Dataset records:
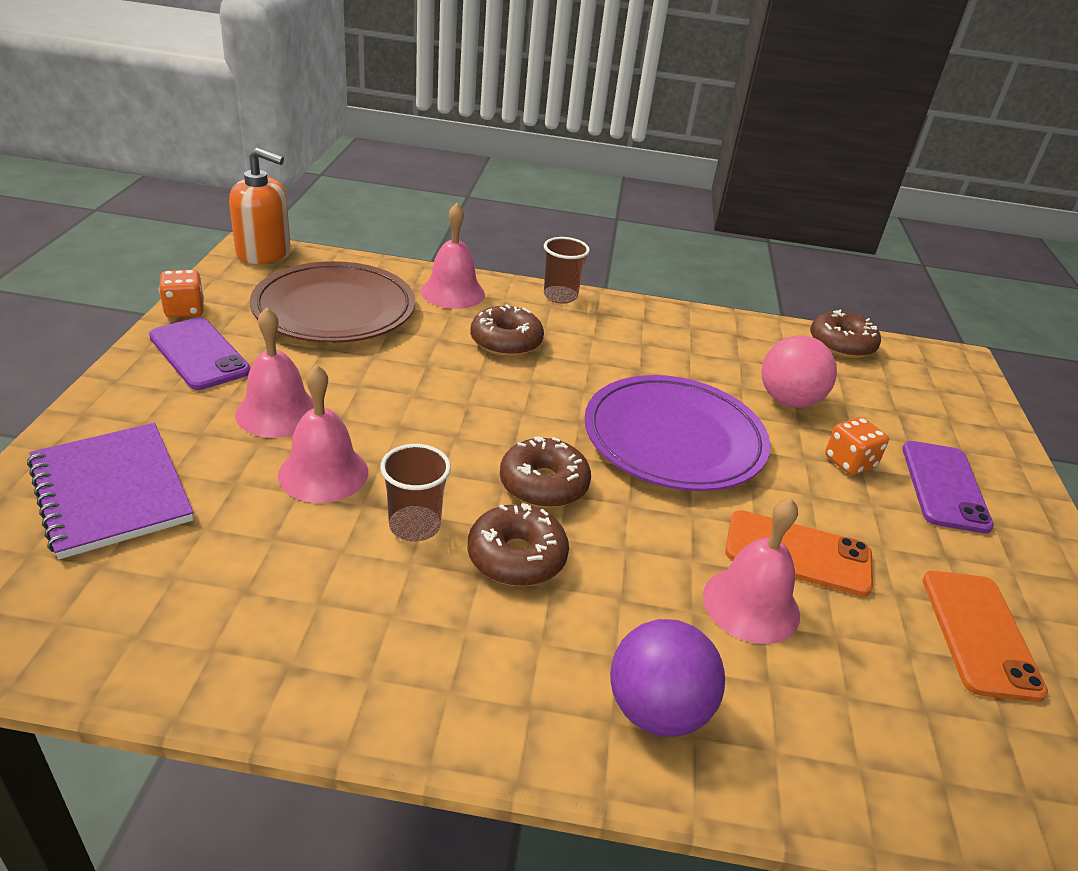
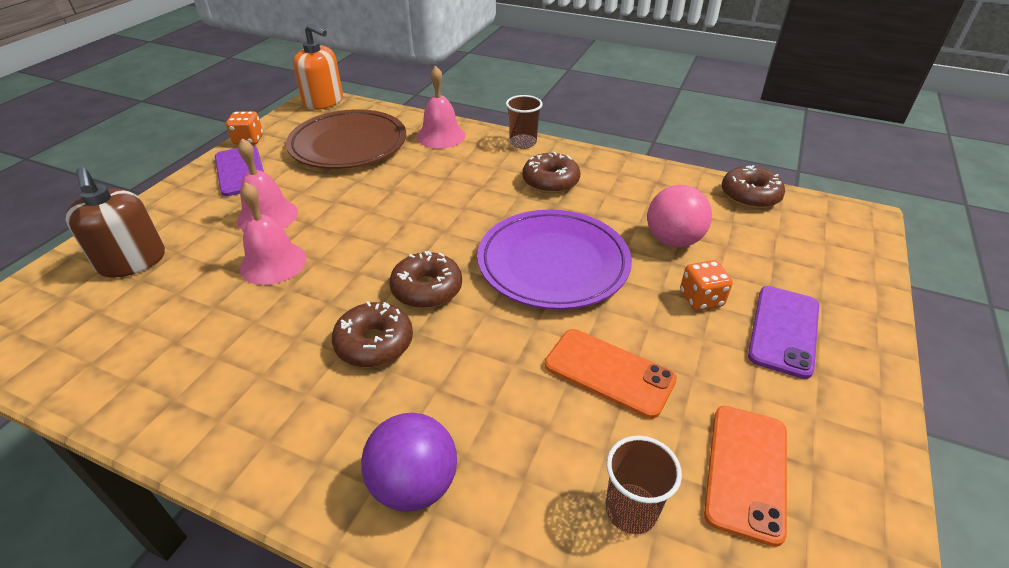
camera: 20 degrees right, 5 degrees up
(111, 491) = (132, 261): purple notebook -> brown soap dispenser
(414, 526) = (313, 309): brown cup -> brown cup (631, 510)
(506, 342) = (460, 176): brown donut -> brown donut (550, 181)
(751, 604) = (543, 410): pink bell -> none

● **YOUR INSTRUCTIONS**
Copy out every line of the data exactly, leaving the images behind.

● **COMPLETED TASK**
camera: 20 degrees right, 5 degrees up
(111, 491) = (132, 261): purple notebook -> brown soap dispenser
(414, 526) = (313, 309): brown cup -> brown cup (631, 510)
(506, 342) = (460, 176): brown donut -> brown donut (550, 181)
(751, 604) = (543, 410): pink bell -> none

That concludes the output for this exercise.